Before-and-after object lists
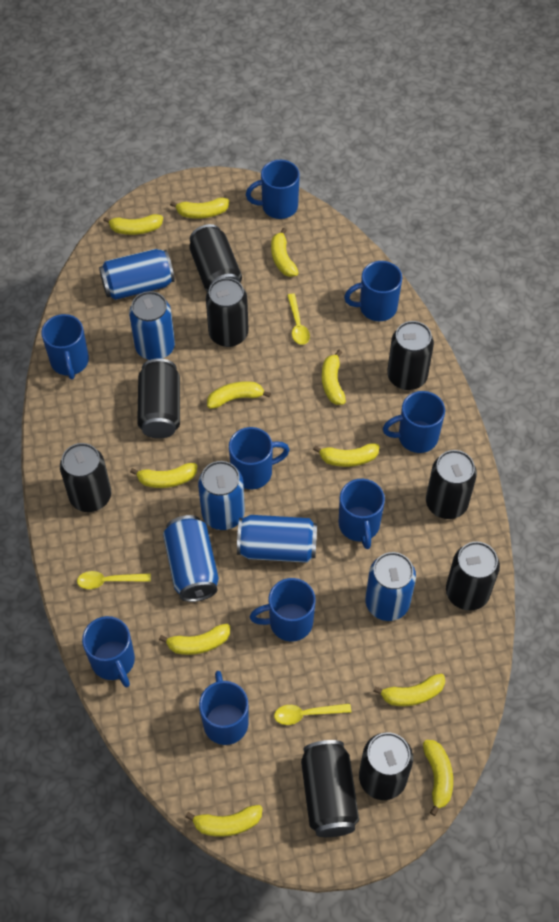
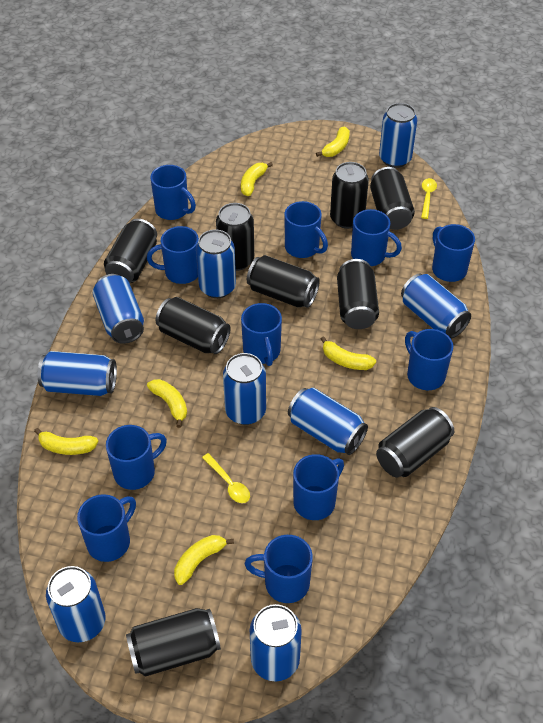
blue can: 6 -> 9
blue mug: 9 -> 11
yellow banana: 11 -> 6
yellow spoon: 3 -> 2

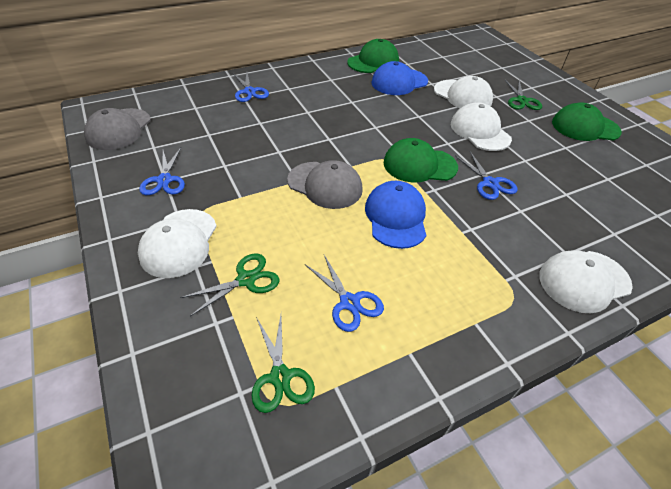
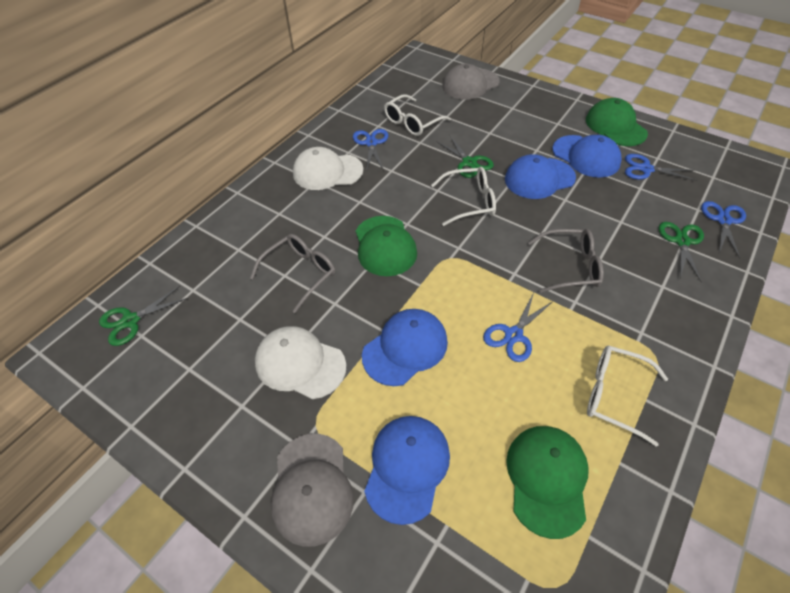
blue cap: 2 -> 4
grey glasses: 0 -> 2
white cap: 4 -> 2
white glasses: 0 -> 3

YOUR TASK
Leave out the pictures and copy every record above exactly.

YOUR RESPONSE
blue can: 6 -> 9
blue mug: 9 -> 11
yellow banana: 11 -> 6
yellow spoon: 3 -> 2

blue cap: 2 -> 4
grey glasses: 0 -> 2
white cap: 4 -> 2
white glasses: 0 -> 3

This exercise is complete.